● **EXERCISE DIRECTIONS**
Each line of the records has to be copied exactly, though the pictures must be left out.

□ □ □ □ □ □ □

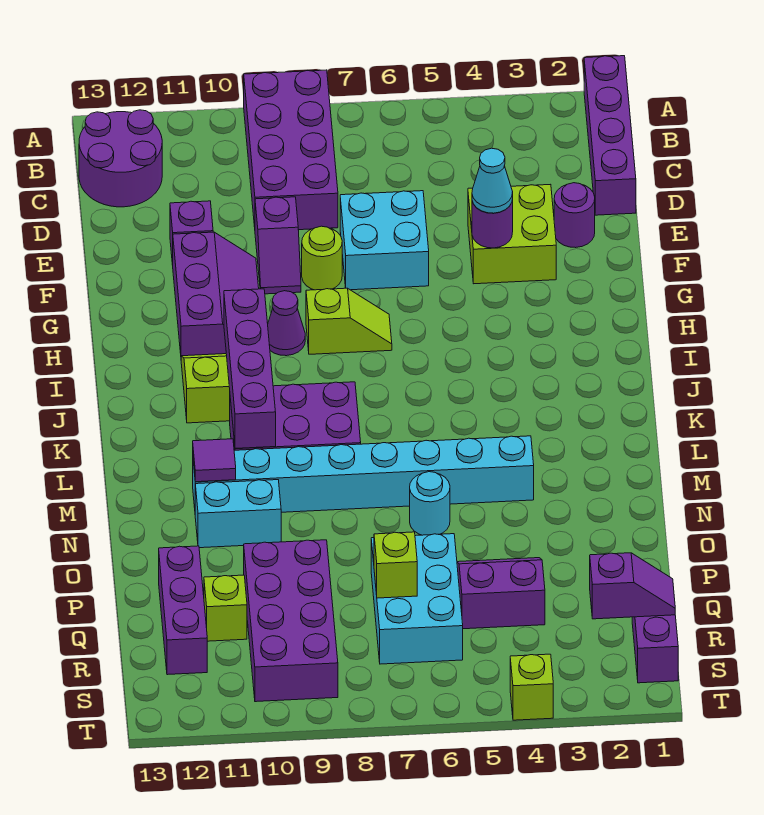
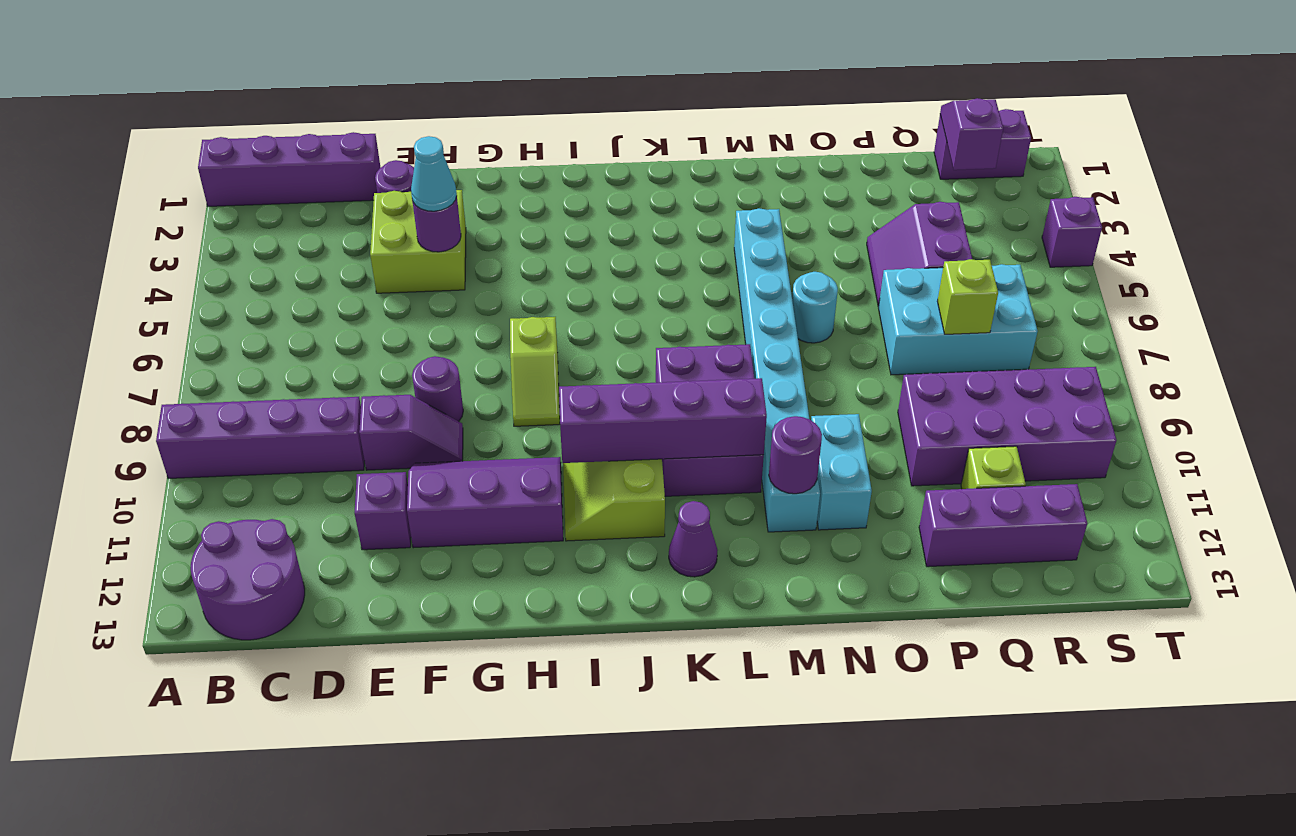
purple brick A8:D9 level 1 -> purple brick A9:D9 level 1
cyan brick E6:F7 level 1 -> none
lime round brick F8 level 1 -> purple round brick F8 level 1
lime slope H7:H8 level 1 top 8 -> lime slope H7:H8 level 1 top 7
purple cone H9 level 1 -> purple cone K12 level 1
purple tile M11 level 2 -> purple round brick M11 level 2
lime brick T4 level 1 -> purple brick T4 level 1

□ □ □ □ □ □ □

● **RESULT OF THE TASK**
purple brick A8:D9 level 1 -> purple brick A9:D9 level 1
cyan brick E6:F7 level 1 -> none
lime round brick F8 level 1 -> purple round brick F8 level 1
lime slope H7:H8 level 1 top 8 -> lime slope H7:H8 level 1 top 7
purple cone H9 level 1 -> purple cone K12 level 1
purple tile M11 level 2 -> purple round brick M11 level 2
lime brick T4 level 1 -> purple brick T4 level 1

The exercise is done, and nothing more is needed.